EXERCISE: Print, in exact form, the lines below from the one containing "(565, 189) = (303, 184): brown" through the one containing "(911, 267) = (205, 301): grey book -> none", and omit all others.

TASK INPUT:

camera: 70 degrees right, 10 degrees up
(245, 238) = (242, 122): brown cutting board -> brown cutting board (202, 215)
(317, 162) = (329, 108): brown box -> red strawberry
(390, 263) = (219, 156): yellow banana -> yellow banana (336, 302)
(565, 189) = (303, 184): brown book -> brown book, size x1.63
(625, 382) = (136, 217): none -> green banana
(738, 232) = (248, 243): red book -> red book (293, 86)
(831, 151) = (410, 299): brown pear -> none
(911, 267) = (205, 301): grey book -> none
==
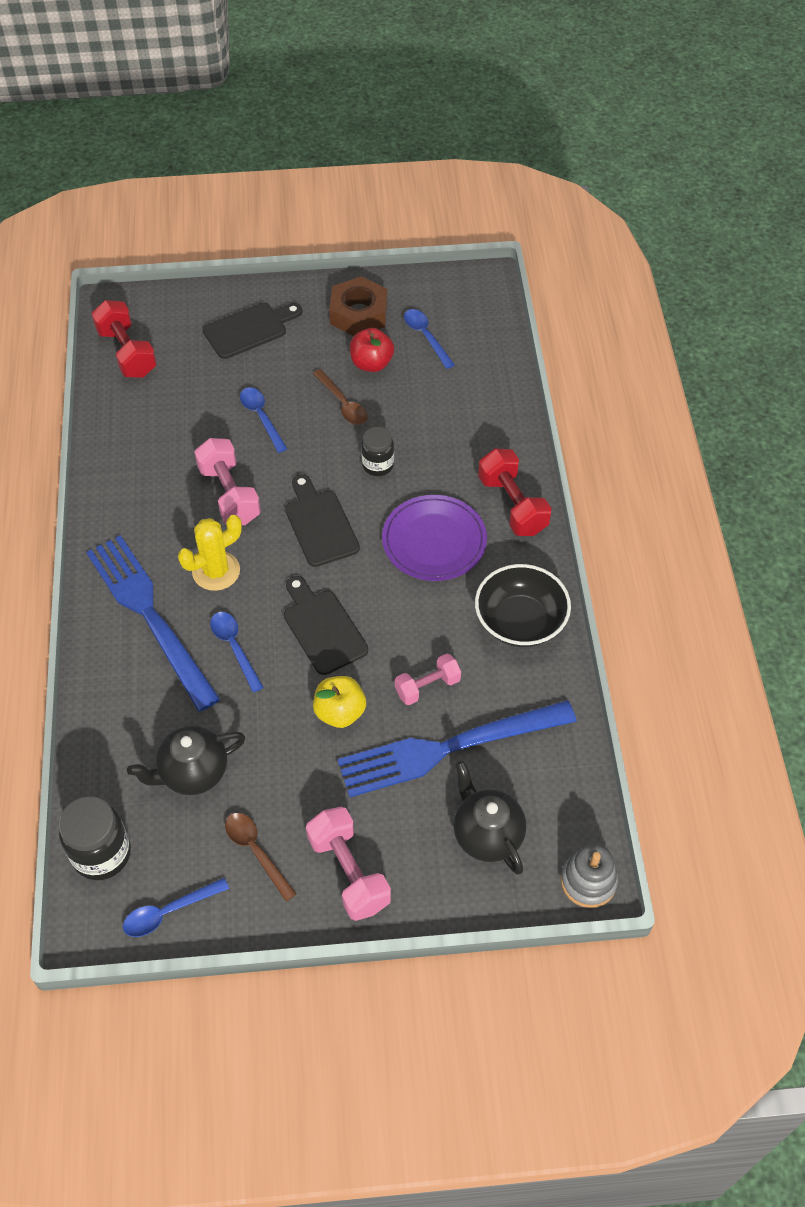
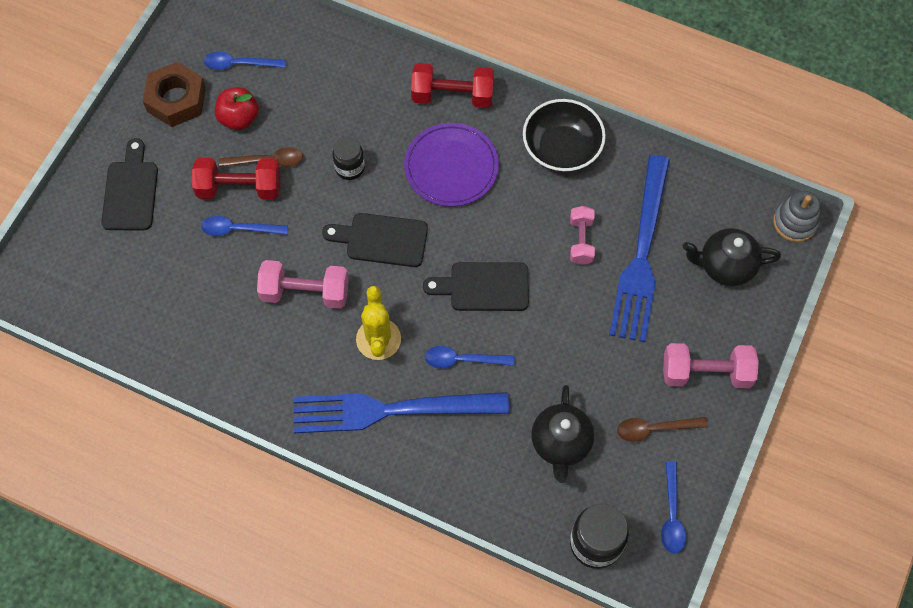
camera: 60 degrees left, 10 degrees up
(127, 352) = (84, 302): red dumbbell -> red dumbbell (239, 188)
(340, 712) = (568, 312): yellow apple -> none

PROBLEM SOLUTION:
(565, 189) = (303, 184): brown book -> brown book, size x1.63
(625, 382) = (136, 217): none -> green banana
(738, 232) = (248, 243): red book -> red book (293, 86)
(831, 151) = (410, 299): brown pear -> none
(911, 267) = (205, 301): grey book -> none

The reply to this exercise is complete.